LISTED RECORDS:
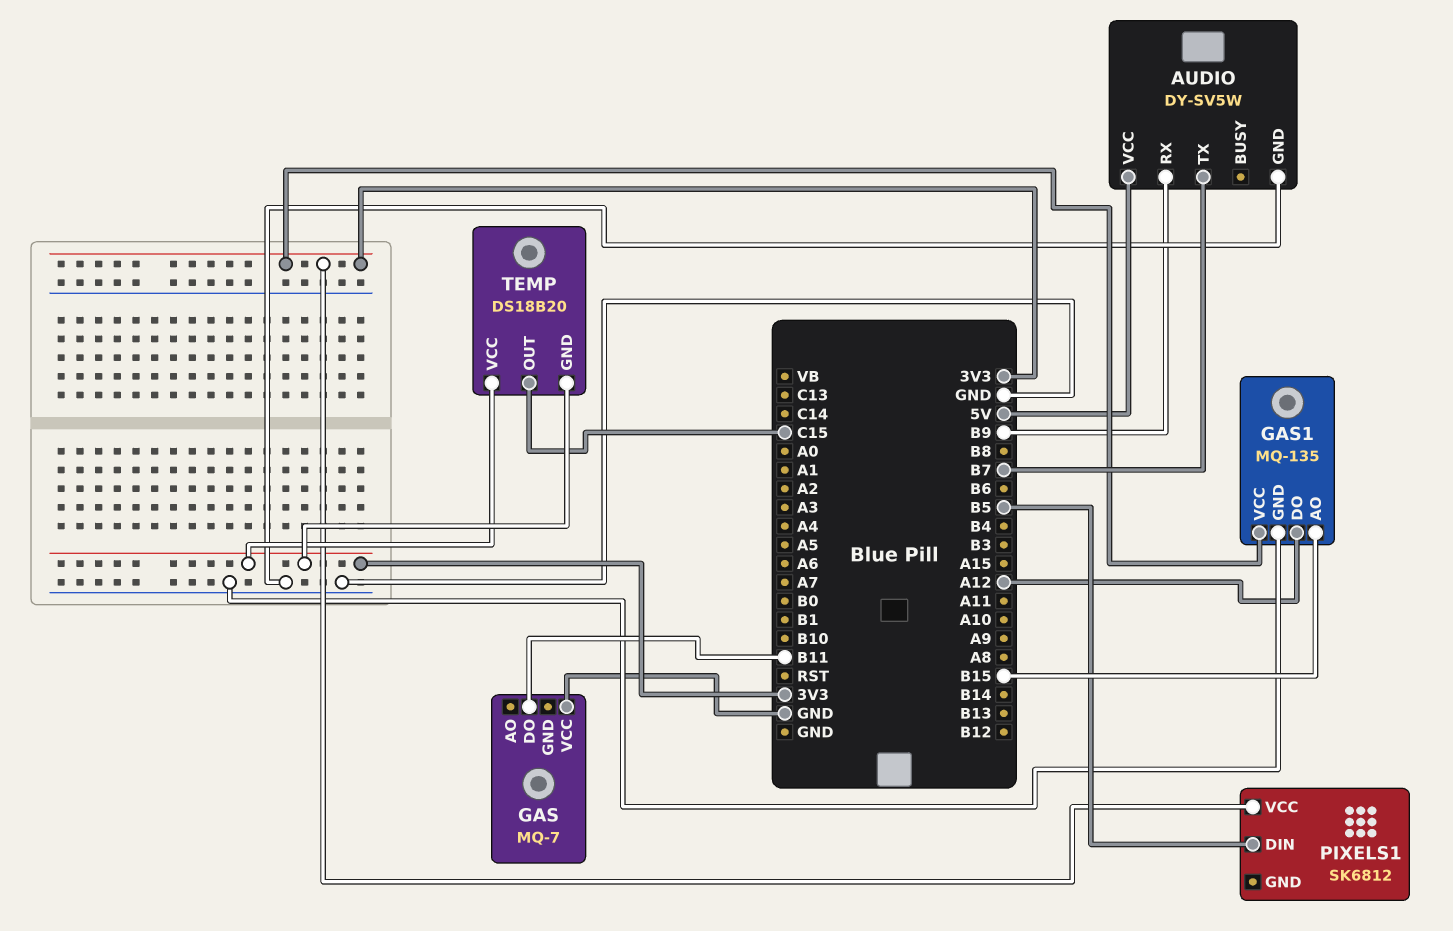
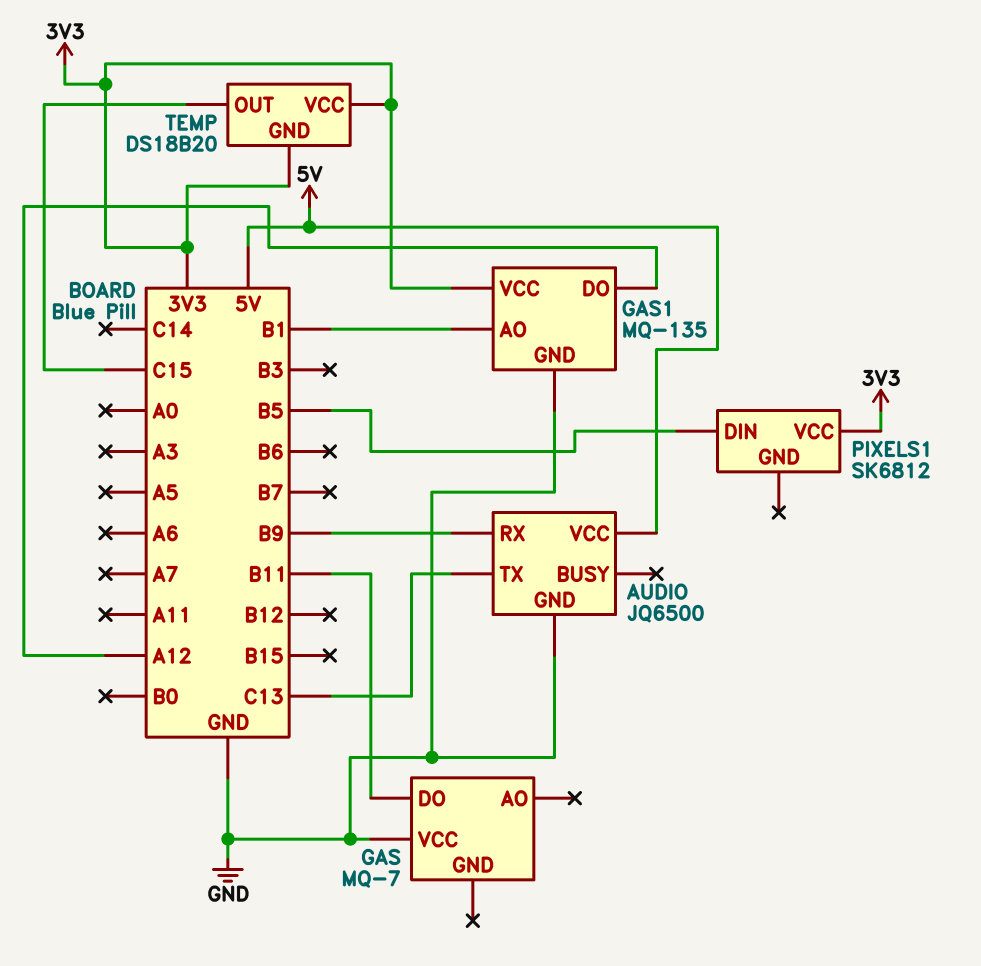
AUDIO: DY-SV5W -> JQ6500
AUDIO pin TX: B7 -> C13
GAS1 pin AO: B15 -> B1

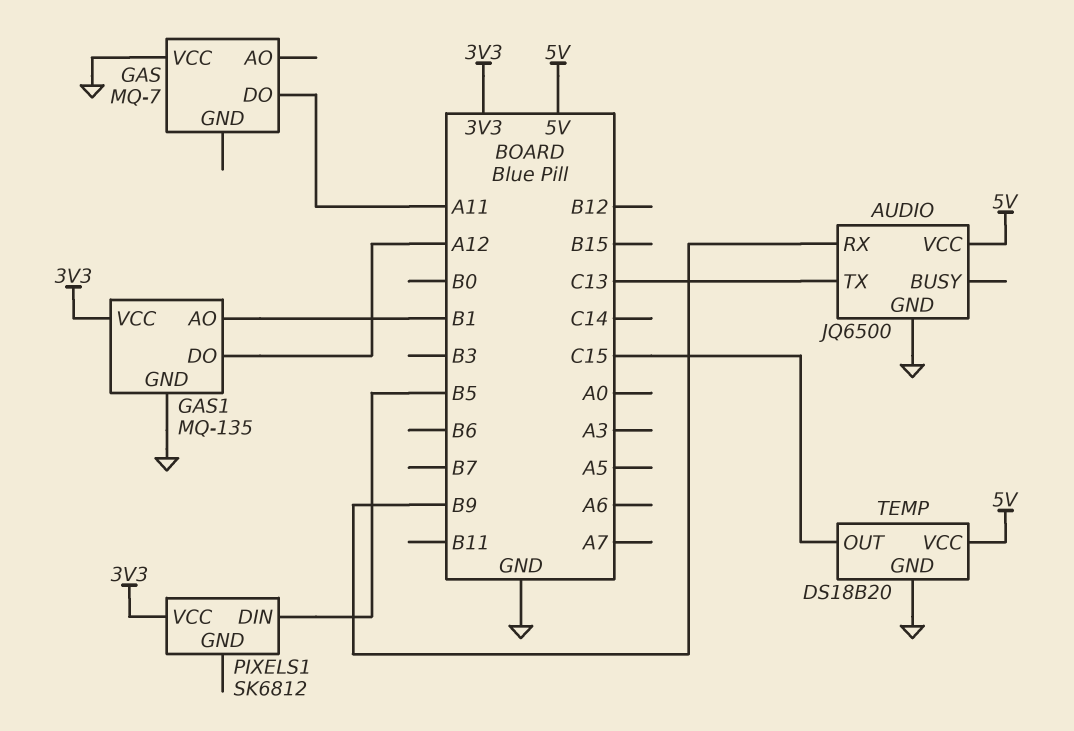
GAS pin DO: B11 -> A11
TEMP pin GND: 3V3 -> GND
TEMP pin VCC: 3V3 -> 5V

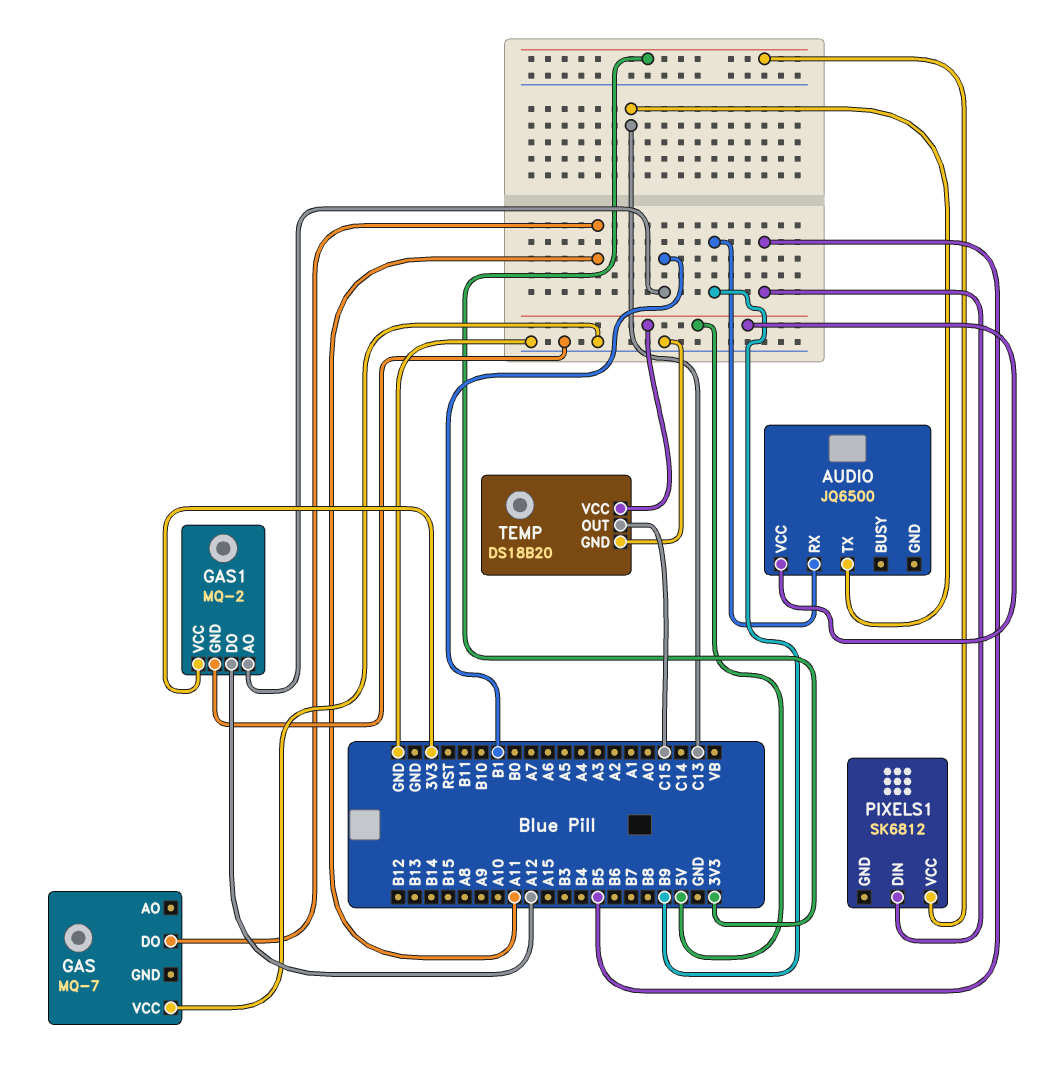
AUDIO pin GND: GND -> none
GAS1: MQ-135 -> MQ-2

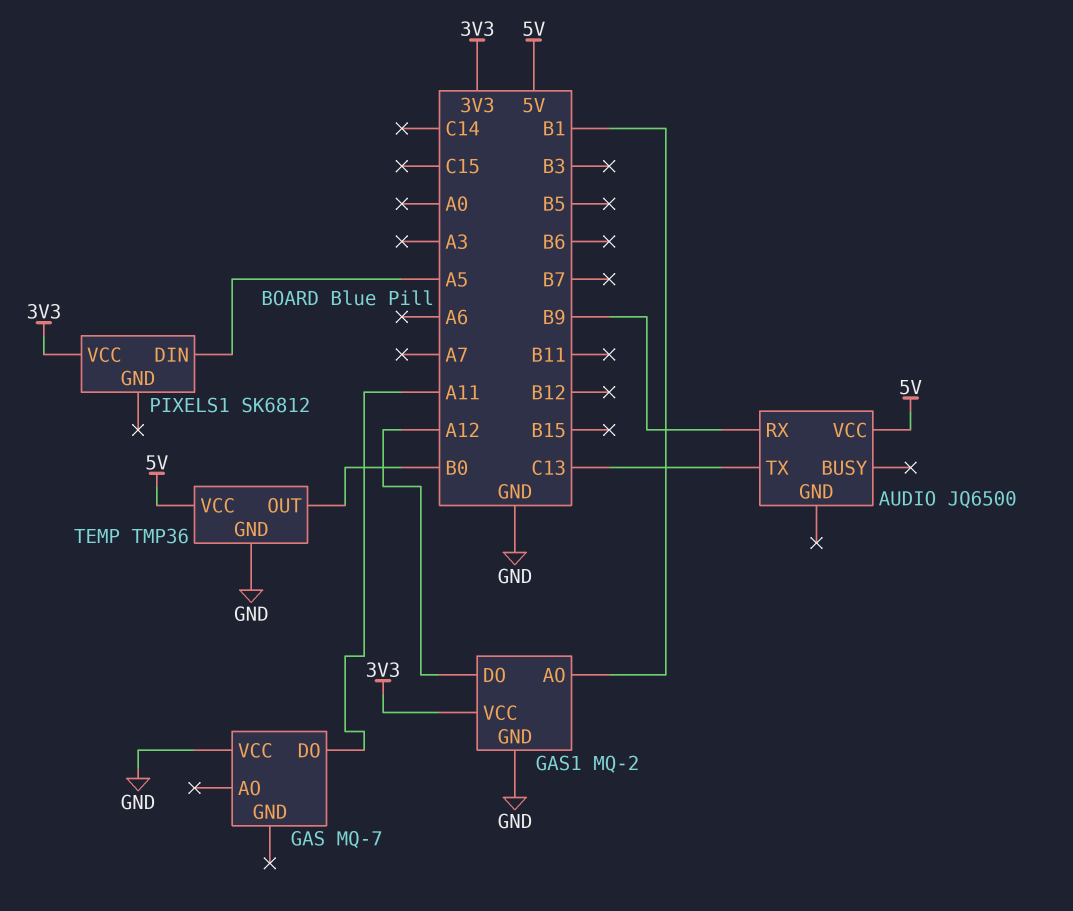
PIXELS1 pin DIN: B5 -> A5
TEMP: DS18B20 -> TMP36
TEMP pin OUT: C15 -> B0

WHAT YOU SHOULD DO:
Return all lines in the data that include the word "TEMP".

ANSWER FOR THIS EXERCISE:
TEMP pin GND: 3V3 -> GND
TEMP pin VCC: 3V3 -> 5V
TEMP: DS18B20 -> TMP36
TEMP pin OUT: C15 -> B0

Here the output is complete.